◆ TASK
In the entries that follow, the first line to write out is the one containing "rosy_gift <200 122", and the last is the one containing "cobalt_domino_piece <597 202". Reproduce that stretch exactly, with nothing before or after it.

◆ PROVIDED RECORDS

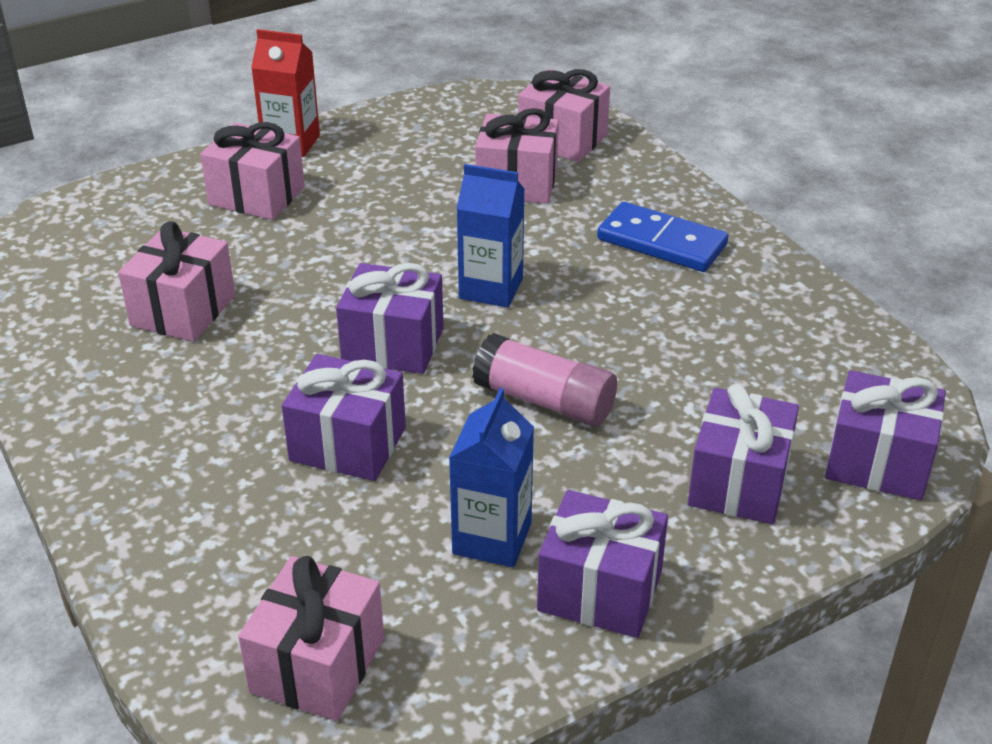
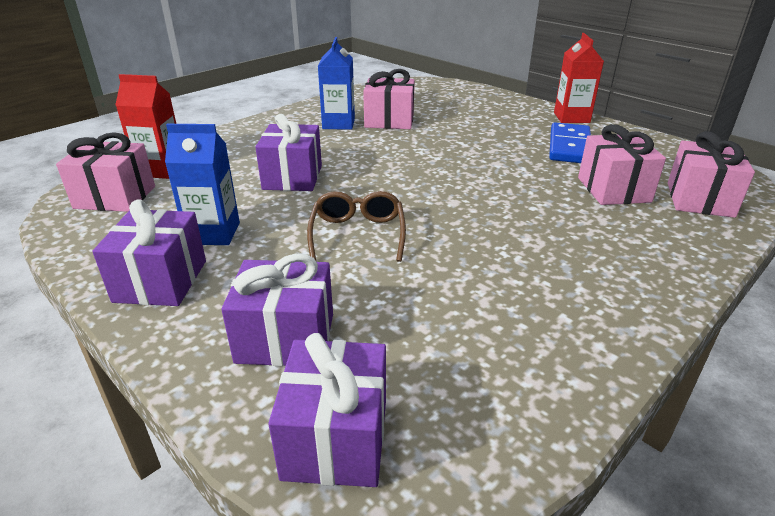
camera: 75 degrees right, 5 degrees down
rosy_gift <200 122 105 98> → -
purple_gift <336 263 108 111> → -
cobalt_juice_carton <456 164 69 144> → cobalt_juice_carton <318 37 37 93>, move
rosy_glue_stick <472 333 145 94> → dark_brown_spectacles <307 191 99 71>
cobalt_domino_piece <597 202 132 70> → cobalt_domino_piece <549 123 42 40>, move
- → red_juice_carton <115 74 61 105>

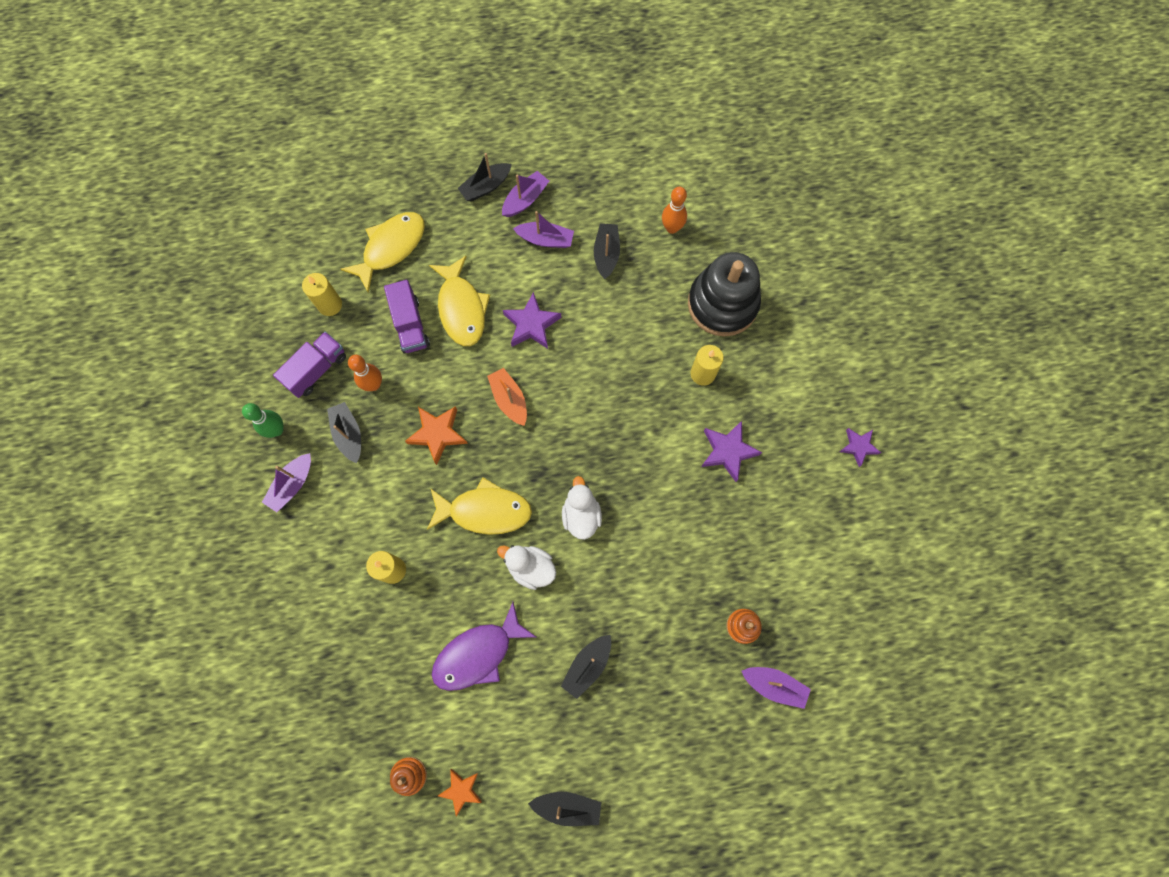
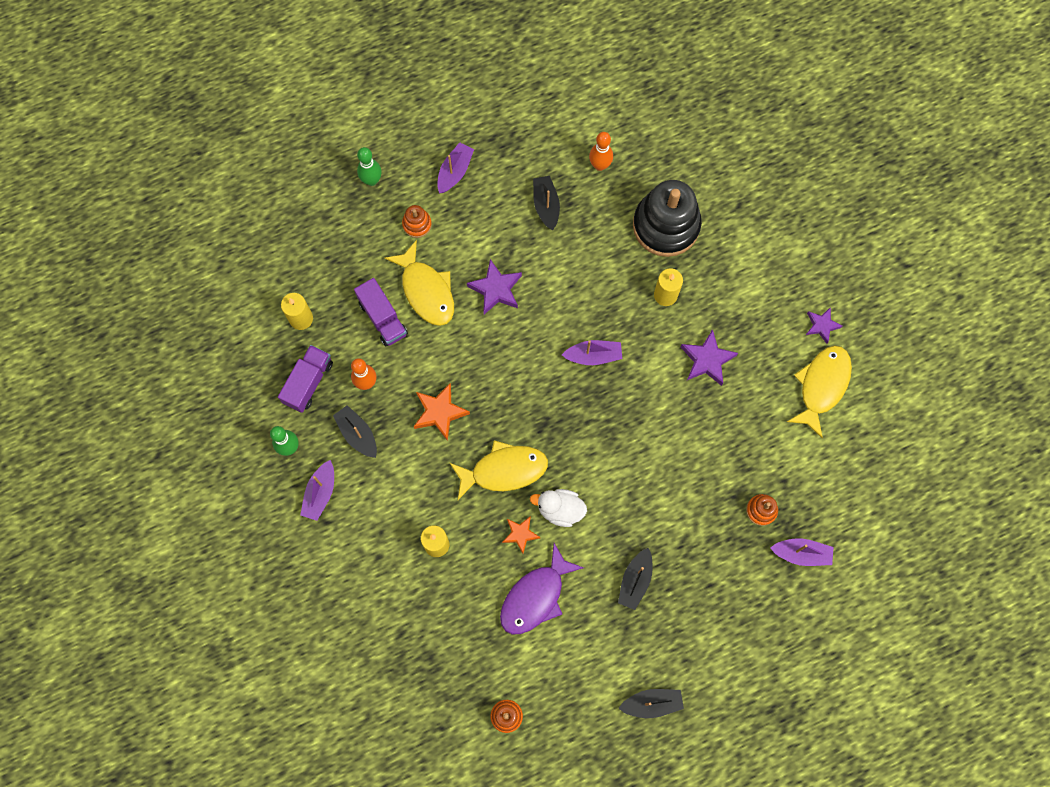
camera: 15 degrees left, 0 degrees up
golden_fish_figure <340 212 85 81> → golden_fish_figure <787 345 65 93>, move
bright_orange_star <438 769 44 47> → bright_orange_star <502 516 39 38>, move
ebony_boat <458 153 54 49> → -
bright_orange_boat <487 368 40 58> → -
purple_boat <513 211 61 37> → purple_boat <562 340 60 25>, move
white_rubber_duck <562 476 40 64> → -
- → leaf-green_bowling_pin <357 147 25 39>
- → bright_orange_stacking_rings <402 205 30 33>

...

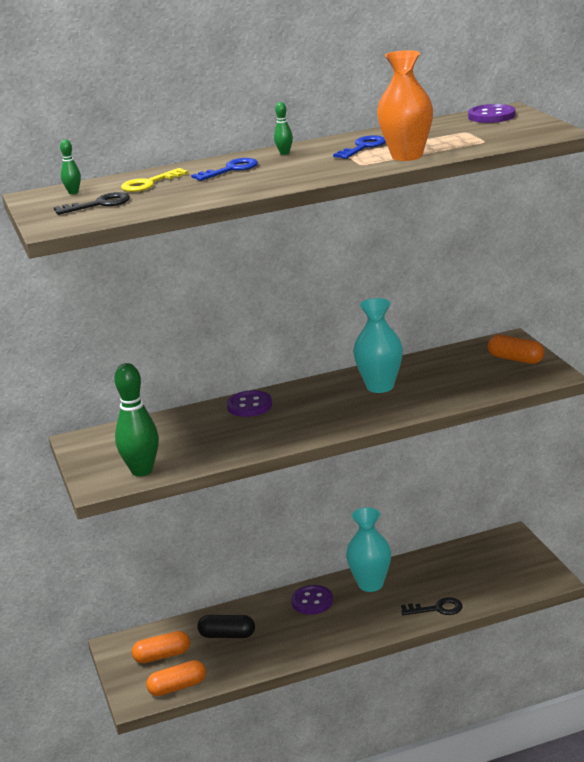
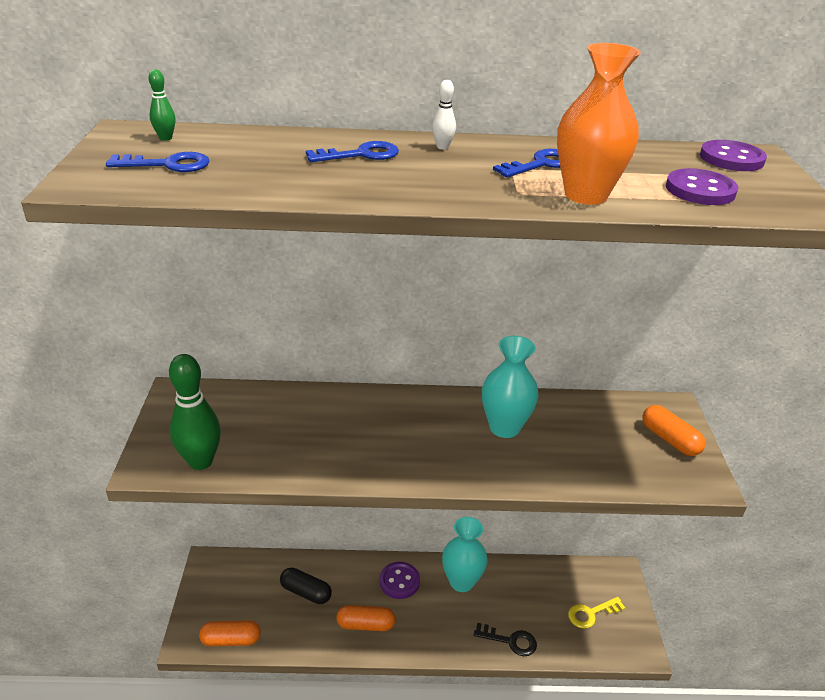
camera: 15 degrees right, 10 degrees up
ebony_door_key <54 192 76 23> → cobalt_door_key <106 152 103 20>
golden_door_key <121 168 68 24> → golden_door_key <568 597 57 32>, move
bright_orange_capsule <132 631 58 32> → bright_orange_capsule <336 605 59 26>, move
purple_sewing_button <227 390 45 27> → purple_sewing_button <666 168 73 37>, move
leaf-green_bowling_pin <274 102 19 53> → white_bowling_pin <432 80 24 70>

◆ SOLVED EXERCISE
rosy_gift <200 122 105 98> → -
purple_gift <336 263 108 111> → -
cobalt_juice_carton <456 164 69 144> → cobalt_juice_carton <318 37 37 93>, move
rosy_glue_stick <472 333 145 94> → dark_brown_spectacles <307 191 99 71>
cobalt_domino_piece <597 202 132 70> → cobalt_domino_piece <549 123 42 40>, move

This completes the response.